[[ DATA SHOWN, beginning ]]
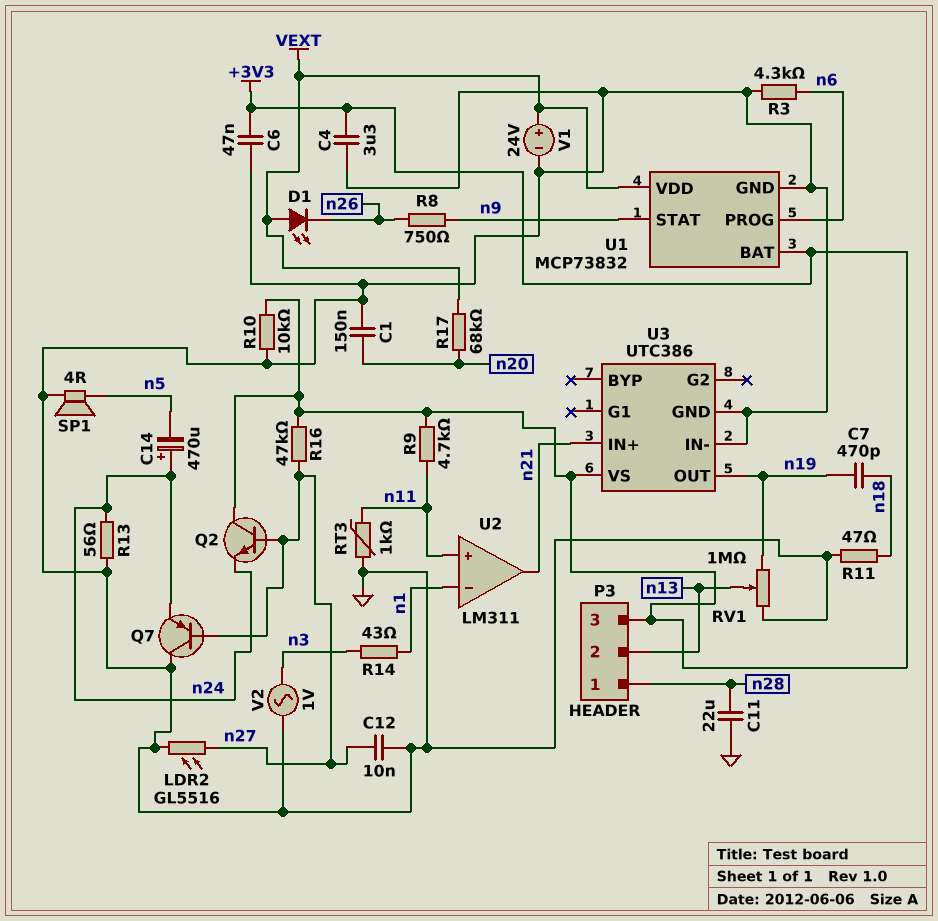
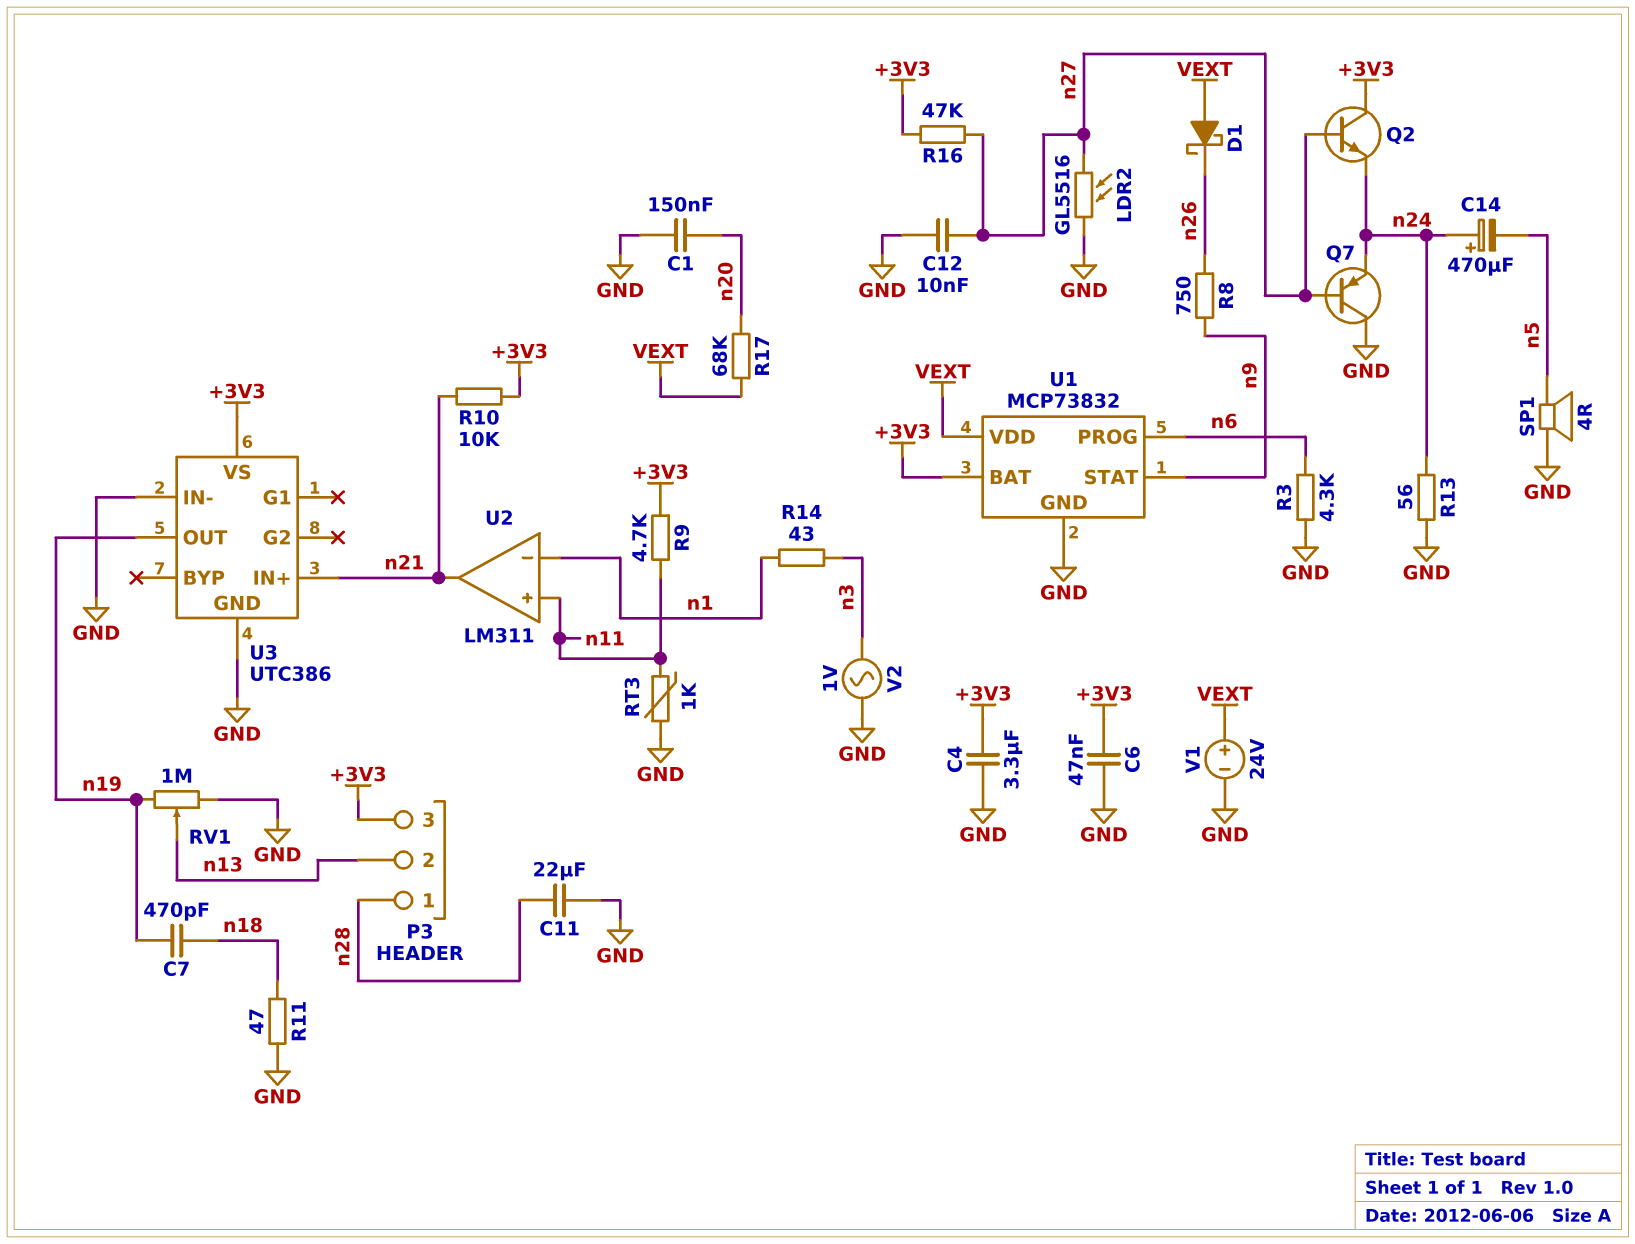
D1: LED (A VEXT, K n26) -> schottky (A VEXT, K n26)
R10: 10k (+3V3, GND) -> 10k (+3V3, n21)

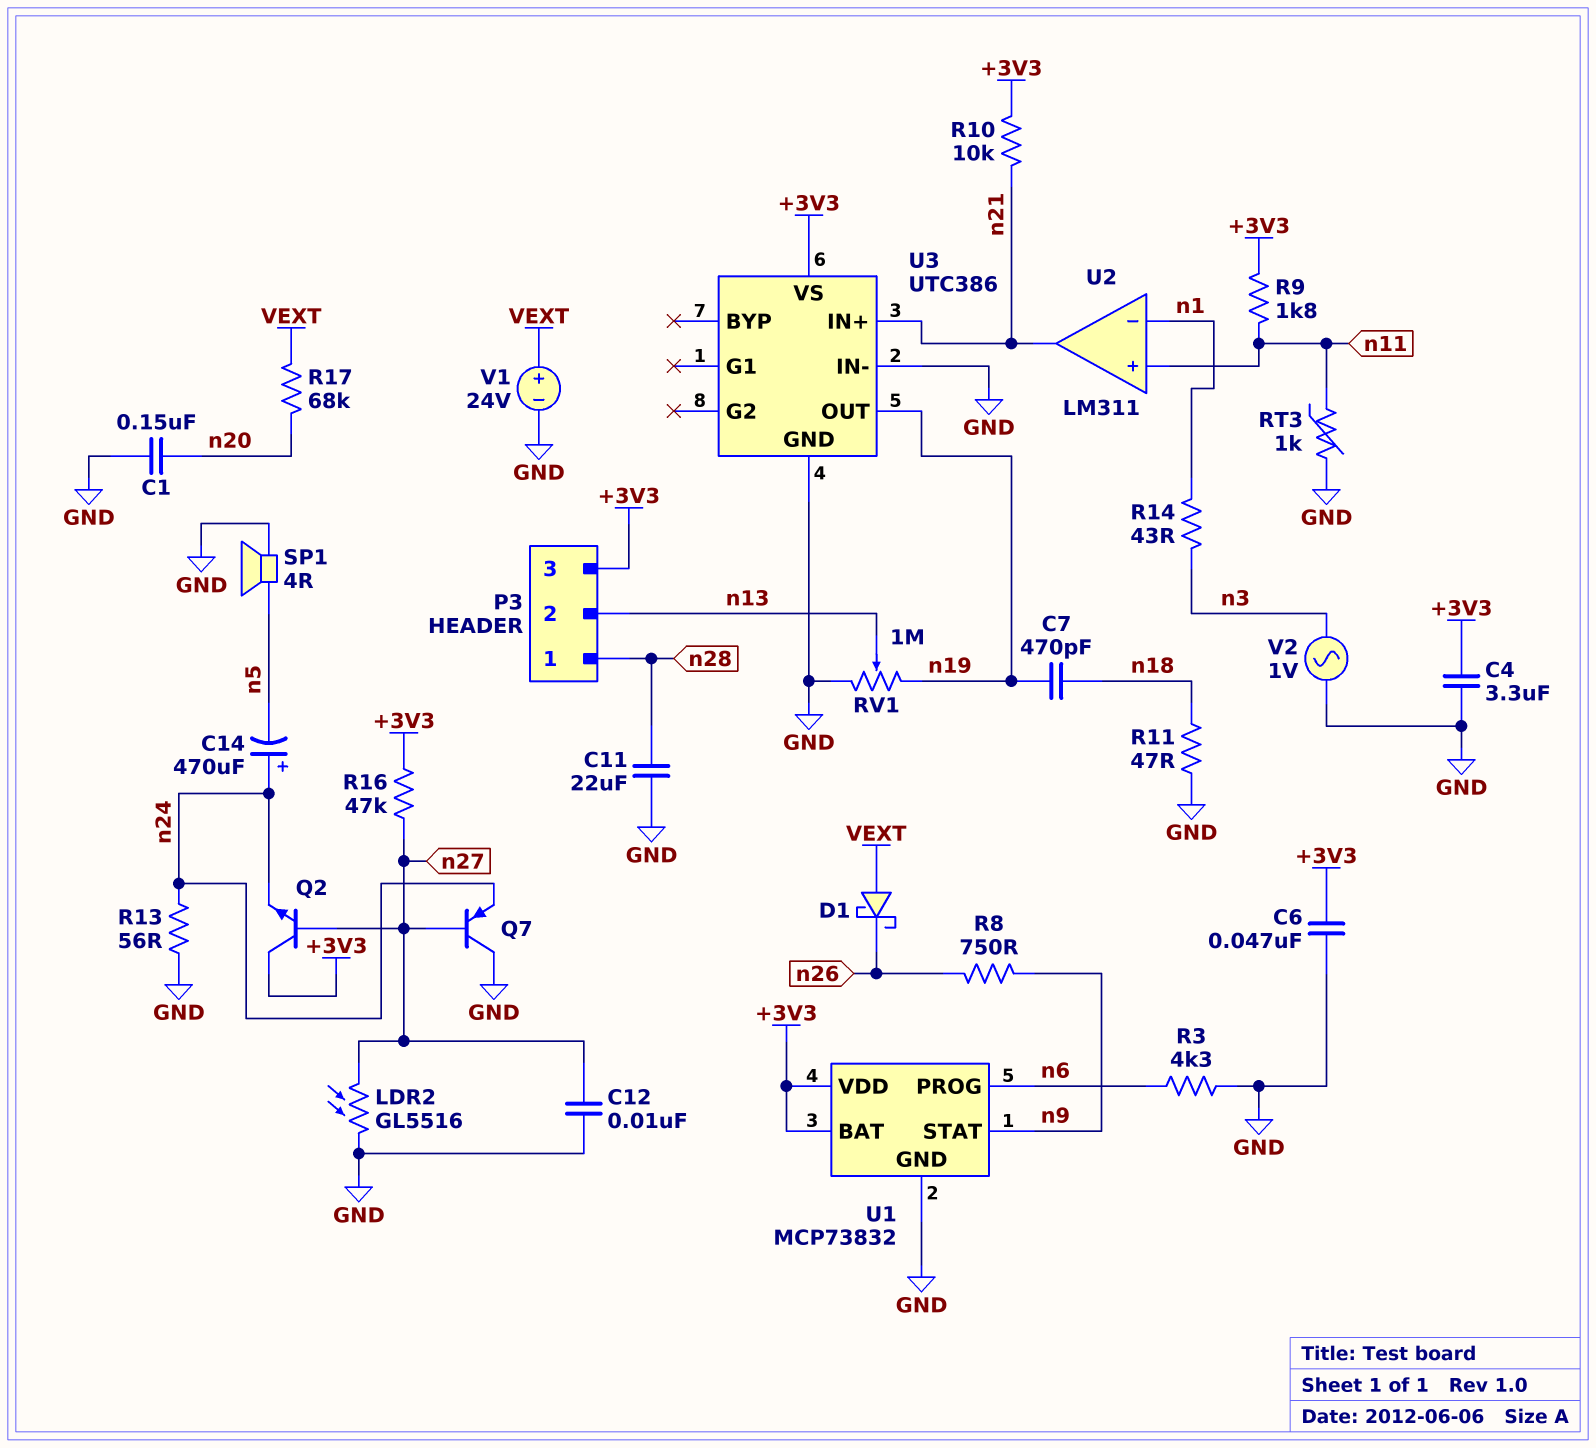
R9: 4.7k (+3V3, n11) -> 1.8k (+3V3, n11)
U1 pin VDD: VEXT -> +3V3

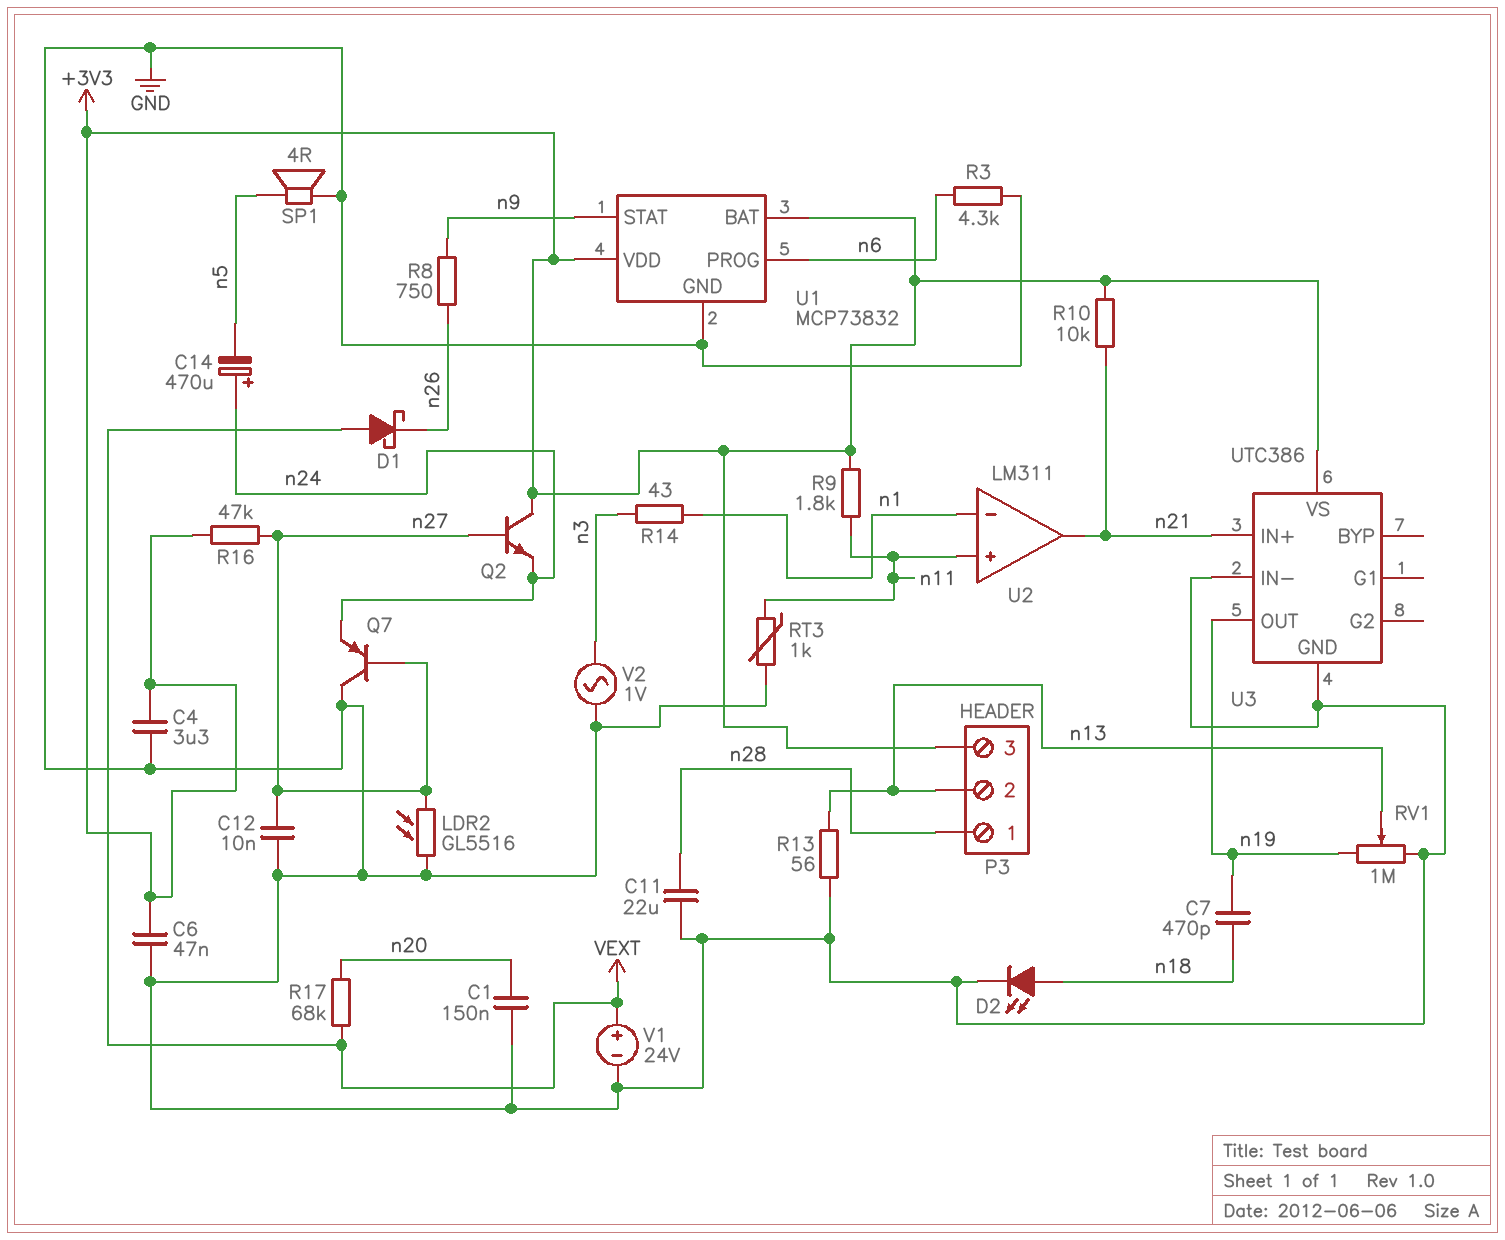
D2: none -> LED (A n18, K GND)
R11: 47 (GND, n18) -> none
R13: 56 (GND, n24) -> 56 (GND, n13)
[[ DATA SHOWN, end ]]
§ YOUR GOAL: Please print the material exactly as given above, omitting the pictures.

§ EXERCISE ANSWER:
D1: LED (A VEXT, K n26) -> schottky (A VEXT, K n26)
R10: 10k (+3V3, GND) -> 10k (+3V3, n21)

R9: 4.7k (+3V3, n11) -> 1.8k (+3V3, n11)
U1 pin VDD: VEXT -> +3V3

D2: none -> LED (A n18, K GND)
R11: 47 (GND, n18) -> none
R13: 56 (GND, n24) -> 56 (GND, n13)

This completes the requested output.